• _ACTION ITEM_:
Write out the data exactly from its first line onward, ending with the line in which "camera: 15 degrees right, 5 degrees up" appears.

PROVIDED RECORDS Start Marker

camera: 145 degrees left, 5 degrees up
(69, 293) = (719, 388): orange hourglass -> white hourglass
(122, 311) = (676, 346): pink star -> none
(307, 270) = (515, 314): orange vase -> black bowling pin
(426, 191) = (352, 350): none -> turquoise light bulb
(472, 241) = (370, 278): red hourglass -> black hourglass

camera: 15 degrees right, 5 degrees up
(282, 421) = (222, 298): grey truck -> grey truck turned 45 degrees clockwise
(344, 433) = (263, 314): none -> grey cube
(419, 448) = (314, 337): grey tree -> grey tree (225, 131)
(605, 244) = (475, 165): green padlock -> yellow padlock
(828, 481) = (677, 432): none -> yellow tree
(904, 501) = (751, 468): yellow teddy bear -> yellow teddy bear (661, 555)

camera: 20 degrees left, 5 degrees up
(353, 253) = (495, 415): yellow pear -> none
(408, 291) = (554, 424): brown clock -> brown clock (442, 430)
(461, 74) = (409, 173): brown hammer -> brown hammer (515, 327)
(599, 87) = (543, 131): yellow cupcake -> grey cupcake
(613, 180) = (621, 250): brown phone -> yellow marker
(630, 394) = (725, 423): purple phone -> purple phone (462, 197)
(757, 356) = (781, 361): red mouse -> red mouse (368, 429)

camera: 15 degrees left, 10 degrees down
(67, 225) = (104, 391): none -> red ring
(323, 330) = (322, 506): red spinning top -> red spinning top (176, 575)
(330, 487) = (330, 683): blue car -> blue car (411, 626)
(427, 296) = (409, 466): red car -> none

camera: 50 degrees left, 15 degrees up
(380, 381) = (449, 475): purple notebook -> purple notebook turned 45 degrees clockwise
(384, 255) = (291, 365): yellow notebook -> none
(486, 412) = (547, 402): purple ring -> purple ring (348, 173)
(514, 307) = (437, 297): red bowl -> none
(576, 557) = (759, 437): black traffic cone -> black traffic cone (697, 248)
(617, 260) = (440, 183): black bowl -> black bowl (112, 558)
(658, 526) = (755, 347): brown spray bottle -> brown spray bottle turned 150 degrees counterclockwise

PROVIDED RECORDS End Marker

• _EXERCISE OUTPUT_:
camera: 145 degrees left, 5 degrees up
(69, 293) = (719, 388): orange hourglass -> white hourglass
(122, 311) = (676, 346): pink star -> none
(307, 270) = (515, 314): orange vase -> black bowling pin
(426, 191) = (352, 350): none -> turquoise light bulb
(472, 241) = (370, 278): red hourglass -> black hourglass

camera: 15 degrees right, 5 degrees up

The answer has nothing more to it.